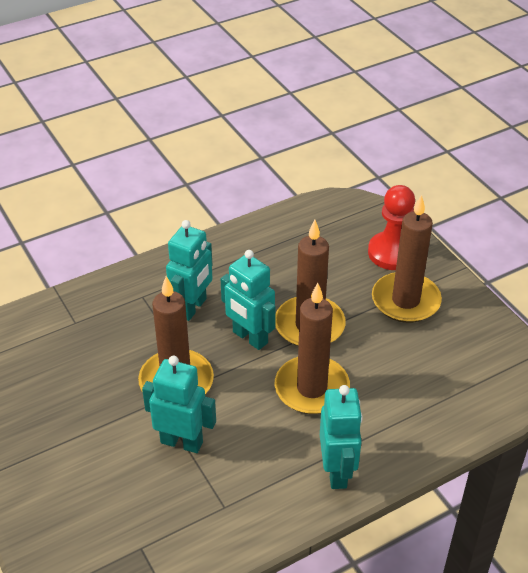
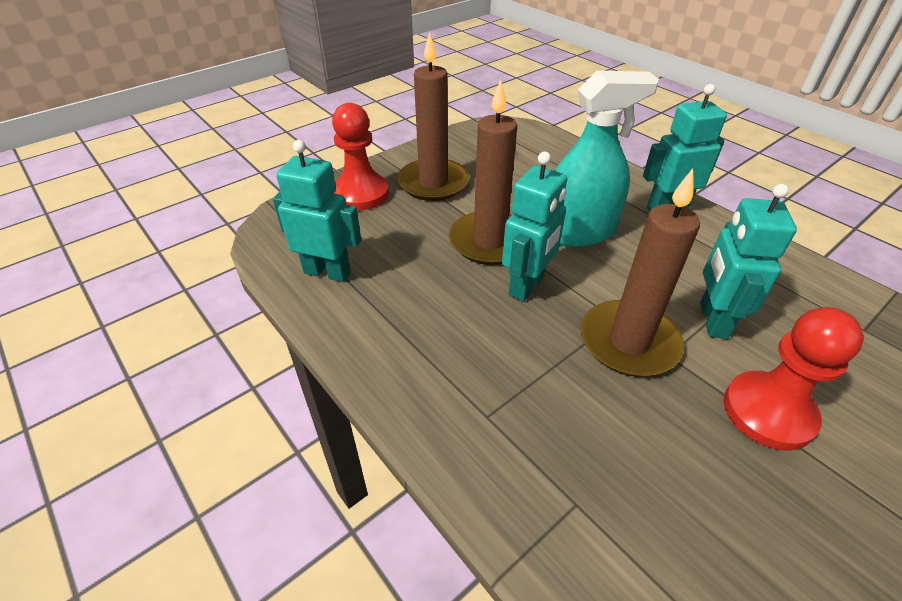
camera: 100 degrees left, 0 degrees up
(93, 436) = (768, 412): none -> red pawn
(192, 308) = (494, 349): turquoise robot -> turquoise robot (327, 272)
(311, 388) = (578, 232): brown candle -> turquoise spray bottle

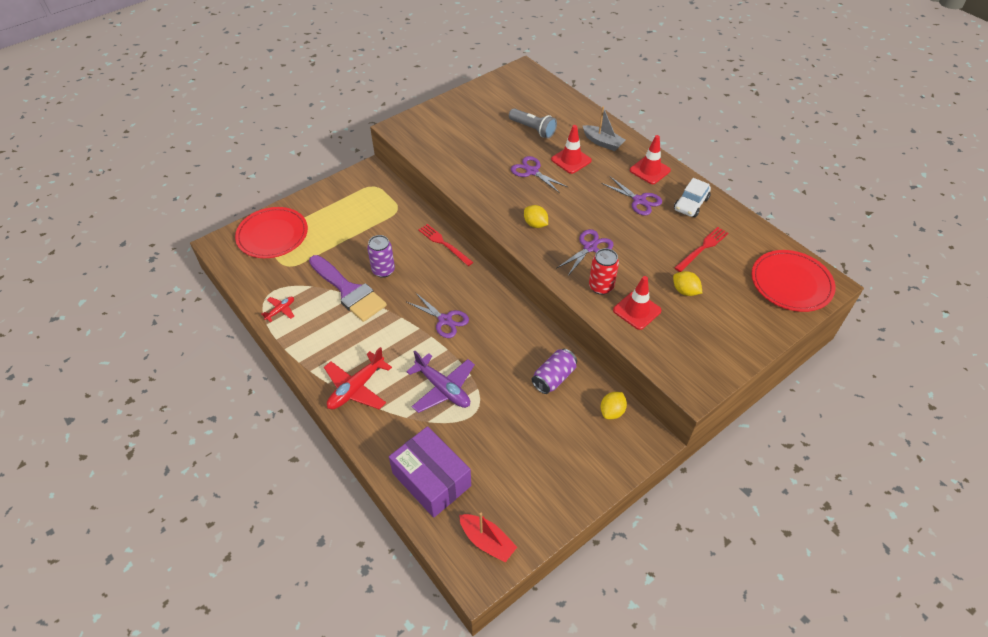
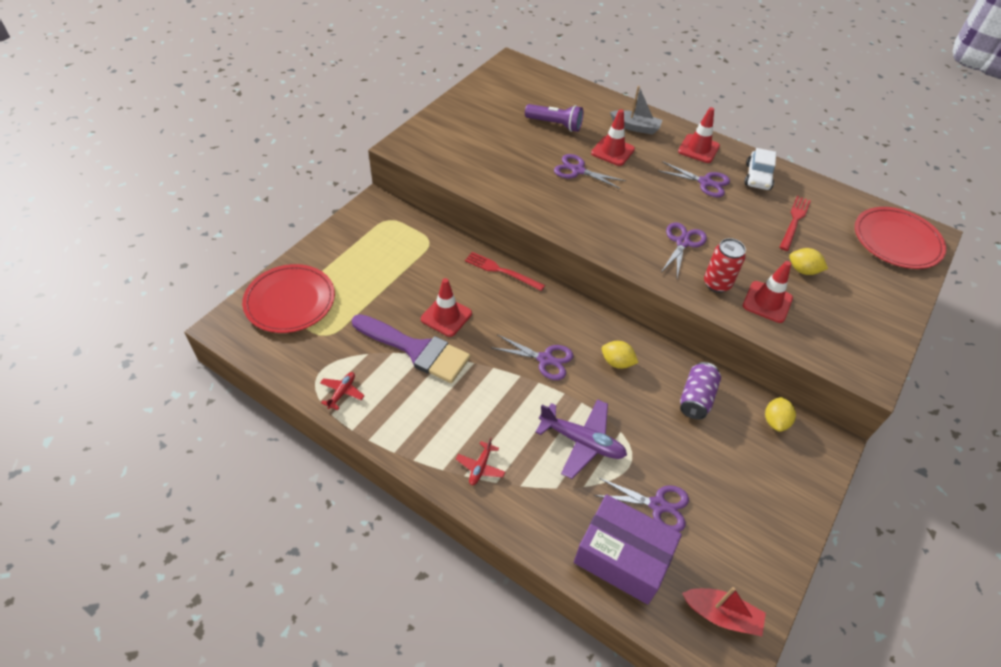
camera: 20 degrees left, 0 degrees up
(356, 388) = (480, 467): red plane -> red plane, size x0.52
(383, 270) = (446, 316): purple can -> red traffic cone
(479, 450) = (658, 505): none -> purple scissors
(533, 129) = (555, 124): grey flashlight -> purple flashlight
(535, 224) = (612, 228): yellow lemon -> yellow lemon (617, 362)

============================================================

Copy the lines above exactly, beginning at the line containing "camera: 20 degrees left, 0 degrees up" and stopping at the last line.

▸ **ANSWER TO THIS PROBLEM**:
camera: 20 degrees left, 0 degrees up
(356, 388) = (480, 467): red plane -> red plane, size x0.52
(383, 270) = (446, 316): purple can -> red traffic cone
(479, 450) = (658, 505): none -> purple scissors
(533, 129) = (555, 124): grey flashlight -> purple flashlight
(535, 224) = (612, 228): yellow lemon -> yellow lemon (617, 362)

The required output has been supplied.